Segment Open

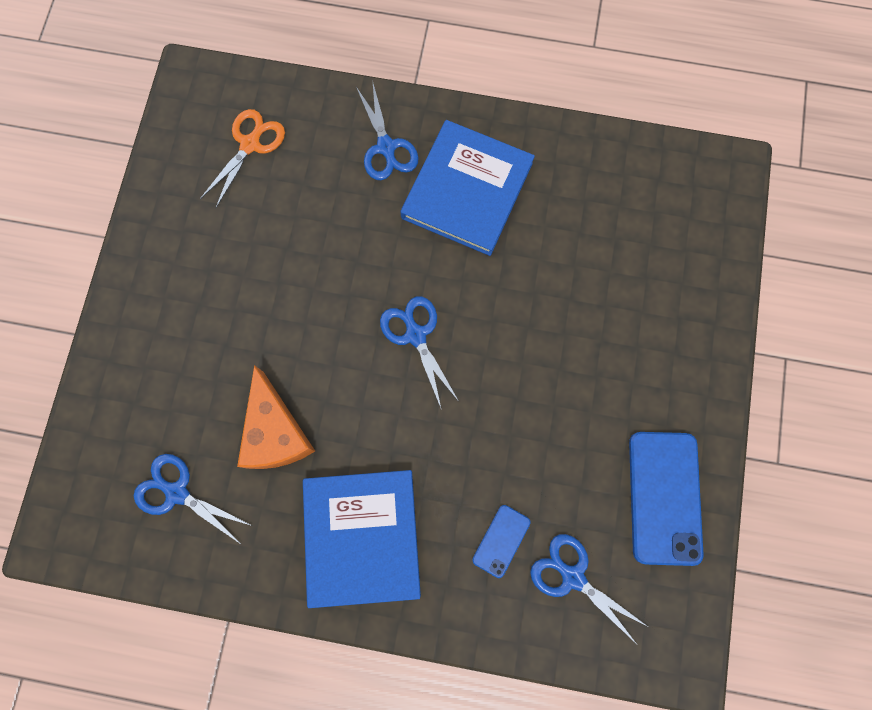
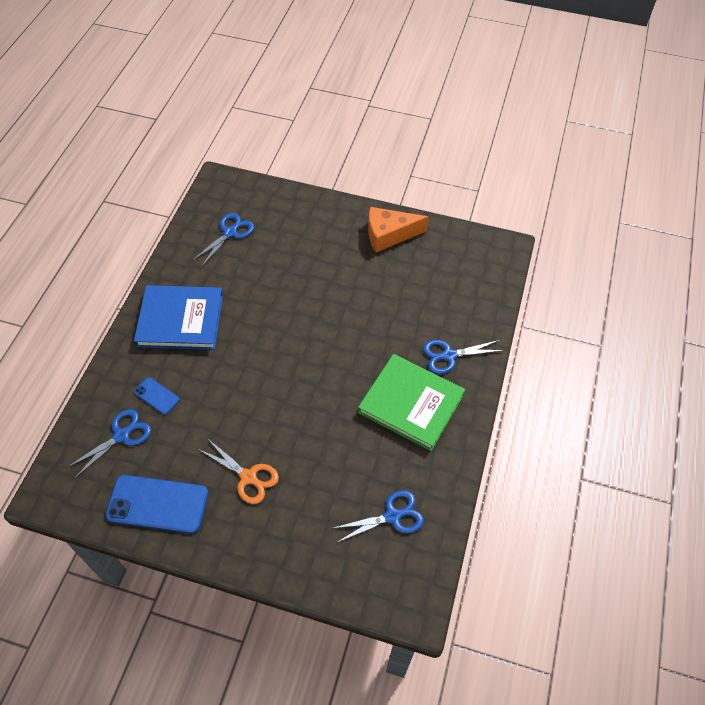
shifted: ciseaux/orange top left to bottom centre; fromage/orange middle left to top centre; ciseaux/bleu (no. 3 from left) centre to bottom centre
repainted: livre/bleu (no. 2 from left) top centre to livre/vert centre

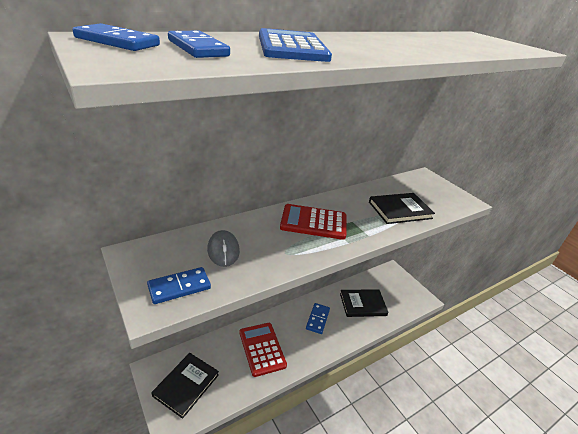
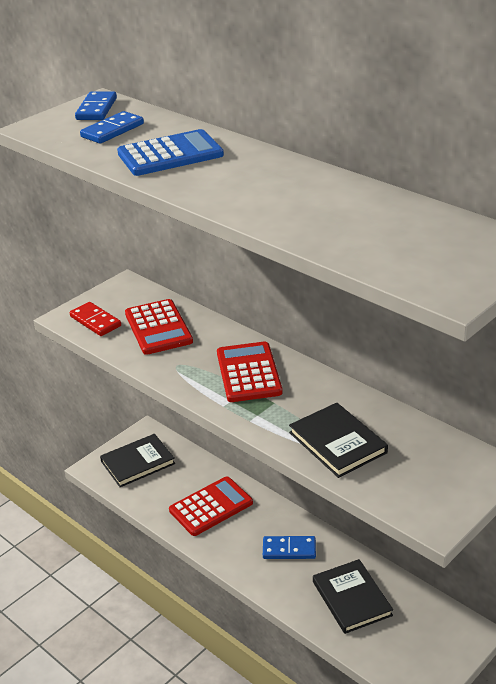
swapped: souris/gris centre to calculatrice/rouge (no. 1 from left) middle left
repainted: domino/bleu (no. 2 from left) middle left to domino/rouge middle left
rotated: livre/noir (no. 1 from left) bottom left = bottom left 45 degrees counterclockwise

Segment Closed
Segment Open

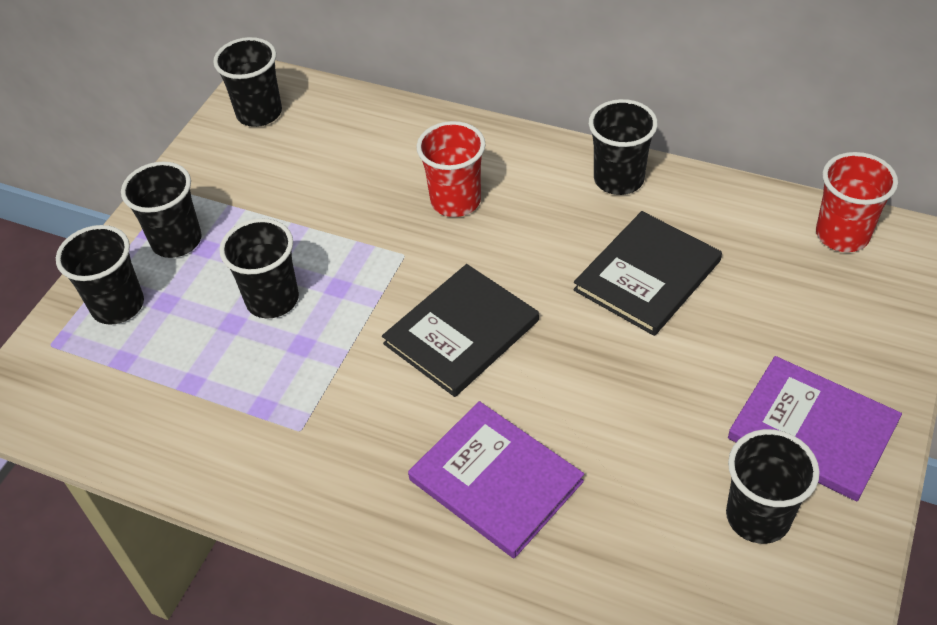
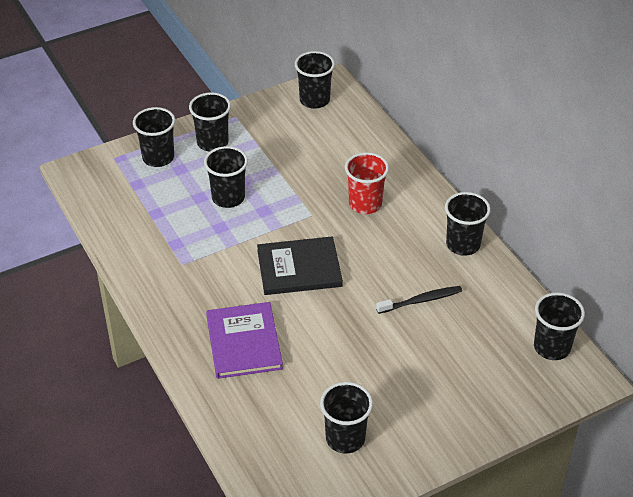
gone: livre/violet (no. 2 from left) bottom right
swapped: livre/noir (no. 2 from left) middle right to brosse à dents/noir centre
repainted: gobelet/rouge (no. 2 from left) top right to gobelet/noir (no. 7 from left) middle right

Segment Closed
Segment Open

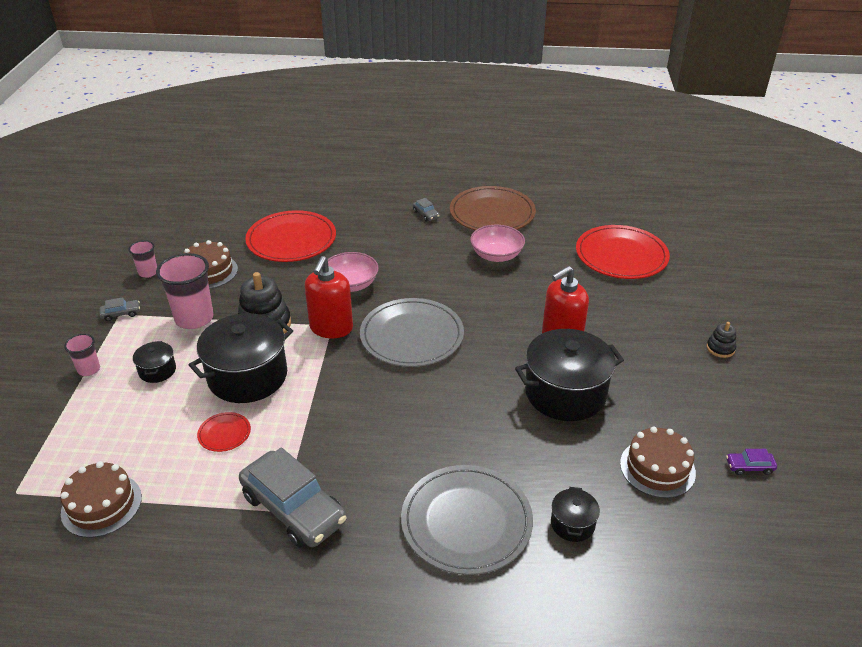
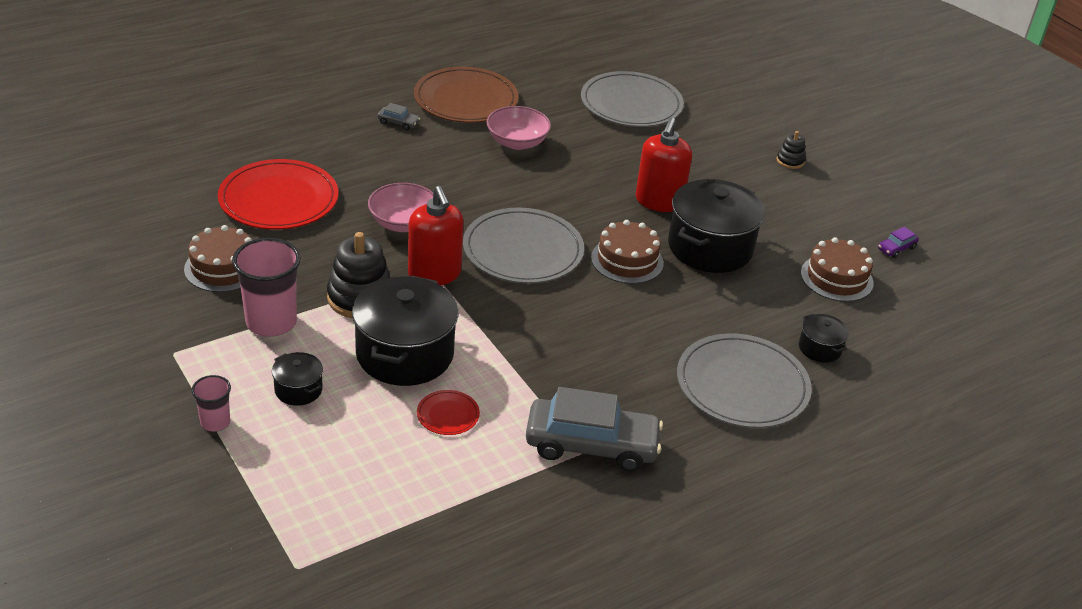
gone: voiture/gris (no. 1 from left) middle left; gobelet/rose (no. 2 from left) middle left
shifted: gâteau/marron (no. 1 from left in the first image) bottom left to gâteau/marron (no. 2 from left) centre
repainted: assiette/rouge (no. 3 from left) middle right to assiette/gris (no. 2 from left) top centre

Segment Closed

From the entries above, write out only the lines starting at the line that holds "swapped: livre/noir (no." and ending at the line that holds "repainted: gobelet/rouge (no.", keeping both and matching them exactly.

YOUR SOLUTION.
swapped: livre/noir (no. 2 from left) middle right to brosse à dents/noir centre
repainted: gobelet/rouge (no. 2 from left) top right to gobelet/noir (no. 7 from left) middle right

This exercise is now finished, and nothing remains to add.